◆ Information supplied:
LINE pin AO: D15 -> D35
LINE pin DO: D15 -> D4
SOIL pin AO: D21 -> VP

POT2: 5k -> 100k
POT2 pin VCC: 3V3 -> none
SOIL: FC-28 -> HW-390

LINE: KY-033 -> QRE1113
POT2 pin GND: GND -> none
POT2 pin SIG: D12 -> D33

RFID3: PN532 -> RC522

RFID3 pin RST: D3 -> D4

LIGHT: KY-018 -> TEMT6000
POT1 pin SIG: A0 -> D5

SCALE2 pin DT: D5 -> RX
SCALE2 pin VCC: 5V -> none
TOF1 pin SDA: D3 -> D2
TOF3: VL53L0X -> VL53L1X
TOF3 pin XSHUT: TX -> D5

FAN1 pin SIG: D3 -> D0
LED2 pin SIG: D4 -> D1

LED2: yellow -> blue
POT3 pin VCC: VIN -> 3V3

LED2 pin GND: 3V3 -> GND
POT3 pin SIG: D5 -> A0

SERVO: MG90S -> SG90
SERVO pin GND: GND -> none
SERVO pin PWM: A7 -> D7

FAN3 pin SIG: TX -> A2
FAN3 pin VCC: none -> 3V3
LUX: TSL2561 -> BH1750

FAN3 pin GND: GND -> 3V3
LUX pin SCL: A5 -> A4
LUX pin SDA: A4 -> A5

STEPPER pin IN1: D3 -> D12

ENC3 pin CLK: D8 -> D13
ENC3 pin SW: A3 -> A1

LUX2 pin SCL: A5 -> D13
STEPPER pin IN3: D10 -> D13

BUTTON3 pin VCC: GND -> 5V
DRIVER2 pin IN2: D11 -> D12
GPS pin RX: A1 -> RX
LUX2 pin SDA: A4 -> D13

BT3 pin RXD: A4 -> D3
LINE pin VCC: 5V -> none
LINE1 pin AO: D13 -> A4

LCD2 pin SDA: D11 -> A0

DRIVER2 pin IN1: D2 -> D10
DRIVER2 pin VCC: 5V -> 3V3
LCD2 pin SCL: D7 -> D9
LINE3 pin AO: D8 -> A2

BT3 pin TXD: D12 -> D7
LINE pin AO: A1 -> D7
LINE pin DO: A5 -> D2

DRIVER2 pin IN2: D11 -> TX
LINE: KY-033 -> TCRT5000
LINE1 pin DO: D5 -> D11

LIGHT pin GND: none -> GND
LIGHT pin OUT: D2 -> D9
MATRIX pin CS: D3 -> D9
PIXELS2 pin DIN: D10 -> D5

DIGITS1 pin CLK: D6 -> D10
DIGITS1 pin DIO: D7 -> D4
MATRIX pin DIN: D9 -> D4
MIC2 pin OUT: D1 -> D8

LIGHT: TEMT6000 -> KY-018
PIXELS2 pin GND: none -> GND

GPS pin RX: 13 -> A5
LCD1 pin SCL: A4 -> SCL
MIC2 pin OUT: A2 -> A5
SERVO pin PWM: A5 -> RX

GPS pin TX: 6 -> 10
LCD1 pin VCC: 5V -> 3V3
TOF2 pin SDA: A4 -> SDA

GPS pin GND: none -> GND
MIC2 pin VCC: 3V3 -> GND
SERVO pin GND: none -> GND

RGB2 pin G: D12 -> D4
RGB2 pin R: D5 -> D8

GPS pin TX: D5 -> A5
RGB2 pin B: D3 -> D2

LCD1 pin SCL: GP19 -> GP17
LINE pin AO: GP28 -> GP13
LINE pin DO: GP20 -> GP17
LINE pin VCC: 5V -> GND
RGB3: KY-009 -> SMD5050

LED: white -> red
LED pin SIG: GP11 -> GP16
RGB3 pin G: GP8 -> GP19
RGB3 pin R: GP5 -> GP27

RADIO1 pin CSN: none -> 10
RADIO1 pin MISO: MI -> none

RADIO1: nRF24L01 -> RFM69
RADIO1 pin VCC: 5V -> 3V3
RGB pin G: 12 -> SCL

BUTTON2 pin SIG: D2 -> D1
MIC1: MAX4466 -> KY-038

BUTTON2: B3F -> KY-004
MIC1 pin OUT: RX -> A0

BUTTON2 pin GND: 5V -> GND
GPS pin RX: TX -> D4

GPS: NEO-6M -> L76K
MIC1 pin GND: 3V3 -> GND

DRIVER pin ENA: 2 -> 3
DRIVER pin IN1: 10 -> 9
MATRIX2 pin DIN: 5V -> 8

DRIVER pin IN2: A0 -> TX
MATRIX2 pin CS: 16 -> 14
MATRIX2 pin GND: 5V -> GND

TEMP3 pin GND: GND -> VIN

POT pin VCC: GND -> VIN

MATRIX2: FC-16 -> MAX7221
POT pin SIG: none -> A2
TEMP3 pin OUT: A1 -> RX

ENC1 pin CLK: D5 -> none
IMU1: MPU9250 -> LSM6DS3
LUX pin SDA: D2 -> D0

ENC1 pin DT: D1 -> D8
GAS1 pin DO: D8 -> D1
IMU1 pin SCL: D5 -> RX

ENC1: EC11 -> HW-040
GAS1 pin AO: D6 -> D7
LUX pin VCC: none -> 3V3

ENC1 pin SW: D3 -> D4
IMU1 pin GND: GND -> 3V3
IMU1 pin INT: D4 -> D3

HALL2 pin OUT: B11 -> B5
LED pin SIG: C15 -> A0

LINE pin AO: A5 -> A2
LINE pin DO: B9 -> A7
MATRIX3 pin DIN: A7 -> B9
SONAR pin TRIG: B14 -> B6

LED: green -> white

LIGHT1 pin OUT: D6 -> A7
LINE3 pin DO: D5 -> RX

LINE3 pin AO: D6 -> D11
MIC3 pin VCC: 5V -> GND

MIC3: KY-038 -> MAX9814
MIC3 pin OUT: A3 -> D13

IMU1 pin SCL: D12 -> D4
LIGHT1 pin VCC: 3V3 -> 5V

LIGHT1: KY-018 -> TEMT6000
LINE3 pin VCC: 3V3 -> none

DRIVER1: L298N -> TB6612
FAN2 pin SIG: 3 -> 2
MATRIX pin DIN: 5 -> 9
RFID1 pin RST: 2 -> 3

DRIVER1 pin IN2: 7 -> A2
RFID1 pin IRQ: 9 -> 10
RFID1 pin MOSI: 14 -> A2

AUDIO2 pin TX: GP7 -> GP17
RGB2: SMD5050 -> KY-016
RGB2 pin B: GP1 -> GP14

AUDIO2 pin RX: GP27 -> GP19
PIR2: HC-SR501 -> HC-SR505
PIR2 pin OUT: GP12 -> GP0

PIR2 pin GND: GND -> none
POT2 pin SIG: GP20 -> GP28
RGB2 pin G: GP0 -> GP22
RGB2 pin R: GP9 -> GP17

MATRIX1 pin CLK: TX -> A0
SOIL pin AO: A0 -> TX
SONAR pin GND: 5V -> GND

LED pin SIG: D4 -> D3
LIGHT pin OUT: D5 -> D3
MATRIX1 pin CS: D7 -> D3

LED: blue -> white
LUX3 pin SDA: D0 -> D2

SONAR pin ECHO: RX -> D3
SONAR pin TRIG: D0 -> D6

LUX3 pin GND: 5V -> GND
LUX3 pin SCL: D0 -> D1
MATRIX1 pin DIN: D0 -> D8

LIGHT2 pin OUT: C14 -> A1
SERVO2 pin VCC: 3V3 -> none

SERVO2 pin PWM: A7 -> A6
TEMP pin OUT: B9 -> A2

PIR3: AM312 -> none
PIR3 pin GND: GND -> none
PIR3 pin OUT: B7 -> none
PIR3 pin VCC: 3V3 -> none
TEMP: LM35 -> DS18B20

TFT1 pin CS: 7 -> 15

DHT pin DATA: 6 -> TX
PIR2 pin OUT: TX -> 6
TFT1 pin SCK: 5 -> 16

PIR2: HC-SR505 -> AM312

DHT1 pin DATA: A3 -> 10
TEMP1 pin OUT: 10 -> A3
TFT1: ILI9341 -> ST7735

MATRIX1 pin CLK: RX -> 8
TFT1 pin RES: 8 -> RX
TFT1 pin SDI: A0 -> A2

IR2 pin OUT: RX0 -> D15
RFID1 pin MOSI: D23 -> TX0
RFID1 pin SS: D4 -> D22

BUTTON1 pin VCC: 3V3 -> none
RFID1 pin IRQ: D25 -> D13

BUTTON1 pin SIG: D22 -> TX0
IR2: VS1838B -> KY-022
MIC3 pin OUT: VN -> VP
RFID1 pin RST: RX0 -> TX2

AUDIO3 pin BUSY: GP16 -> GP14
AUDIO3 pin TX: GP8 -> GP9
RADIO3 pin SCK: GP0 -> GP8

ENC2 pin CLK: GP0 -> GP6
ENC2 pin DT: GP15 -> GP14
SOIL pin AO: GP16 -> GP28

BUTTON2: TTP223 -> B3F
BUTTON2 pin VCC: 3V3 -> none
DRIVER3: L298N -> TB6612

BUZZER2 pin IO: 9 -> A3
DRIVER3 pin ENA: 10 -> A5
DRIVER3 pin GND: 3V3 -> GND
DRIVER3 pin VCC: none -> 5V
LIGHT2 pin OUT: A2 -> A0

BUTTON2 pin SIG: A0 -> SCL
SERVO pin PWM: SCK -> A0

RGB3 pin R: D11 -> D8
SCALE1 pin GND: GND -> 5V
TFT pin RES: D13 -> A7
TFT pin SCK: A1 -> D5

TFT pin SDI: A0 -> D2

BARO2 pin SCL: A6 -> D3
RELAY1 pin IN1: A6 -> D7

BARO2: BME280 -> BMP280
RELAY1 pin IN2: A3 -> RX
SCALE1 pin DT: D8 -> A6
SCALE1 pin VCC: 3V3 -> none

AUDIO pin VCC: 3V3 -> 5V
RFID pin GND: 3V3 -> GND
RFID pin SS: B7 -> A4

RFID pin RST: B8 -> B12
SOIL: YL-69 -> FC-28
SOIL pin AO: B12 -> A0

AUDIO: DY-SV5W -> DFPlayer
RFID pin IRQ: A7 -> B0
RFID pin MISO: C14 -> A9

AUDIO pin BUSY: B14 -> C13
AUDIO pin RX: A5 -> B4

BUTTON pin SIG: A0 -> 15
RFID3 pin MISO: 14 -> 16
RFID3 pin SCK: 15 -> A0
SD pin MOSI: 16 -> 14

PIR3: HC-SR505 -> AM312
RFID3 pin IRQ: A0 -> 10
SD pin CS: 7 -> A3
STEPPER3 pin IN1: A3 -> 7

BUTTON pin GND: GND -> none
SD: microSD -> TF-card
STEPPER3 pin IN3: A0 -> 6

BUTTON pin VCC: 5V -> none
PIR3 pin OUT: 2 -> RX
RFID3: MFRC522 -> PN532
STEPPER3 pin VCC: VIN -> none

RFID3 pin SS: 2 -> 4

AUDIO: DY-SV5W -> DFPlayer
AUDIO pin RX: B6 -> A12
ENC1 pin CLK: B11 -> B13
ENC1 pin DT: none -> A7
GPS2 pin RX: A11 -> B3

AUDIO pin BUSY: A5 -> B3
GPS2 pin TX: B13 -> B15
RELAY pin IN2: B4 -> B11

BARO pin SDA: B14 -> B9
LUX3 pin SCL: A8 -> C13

◆ Requirement: Please transcribe the data above without changes, from its first line to its "LCD2 pin SDA: D11 -> A0" line, and leave out anything past that.

◆ Expected answer:
LINE pin AO: D15 -> D35
LINE pin DO: D15 -> D4
SOIL pin AO: D21 -> VP

POT2: 5k -> 100k
POT2 pin VCC: 3V3 -> none
SOIL: FC-28 -> HW-390

LINE: KY-033 -> QRE1113
POT2 pin GND: GND -> none
POT2 pin SIG: D12 -> D33

RFID3: PN532 -> RC522

RFID3 pin RST: D3 -> D4

LIGHT: KY-018 -> TEMT6000
POT1 pin SIG: A0 -> D5

SCALE2 pin DT: D5 -> RX
SCALE2 pin VCC: 5V -> none
TOF1 pin SDA: D3 -> D2
TOF3: VL53L0X -> VL53L1X
TOF3 pin XSHUT: TX -> D5

FAN1 pin SIG: D3 -> D0
LED2 pin SIG: D4 -> D1

LED2: yellow -> blue
POT3 pin VCC: VIN -> 3V3

LED2 pin GND: 3V3 -> GND
POT3 pin SIG: D5 -> A0

SERVO: MG90S -> SG90
SERVO pin GND: GND -> none
SERVO pin PWM: A7 -> D7

FAN3 pin SIG: TX -> A2
FAN3 pin VCC: none -> 3V3
LUX: TSL2561 -> BH1750

FAN3 pin GND: GND -> 3V3
LUX pin SCL: A5 -> A4
LUX pin SDA: A4 -> A5

STEPPER pin IN1: D3 -> D12

ENC3 pin CLK: D8 -> D13
ENC3 pin SW: A3 -> A1

LUX2 pin SCL: A5 -> D13
STEPPER pin IN3: D10 -> D13

BUTTON3 pin VCC: GND -> 5V
DRIVER2 pin IN2: D11 -> D12
GPS pin RX: A1 -> RX
LUX2 pin SDA: A4 -> D13

BT3 pin RXD: A4 -> D3
LINE pin VCC: 5V -> none
LINE1 pin AO: D13 -> A4

LCD2 pin SDA: D11 -> A0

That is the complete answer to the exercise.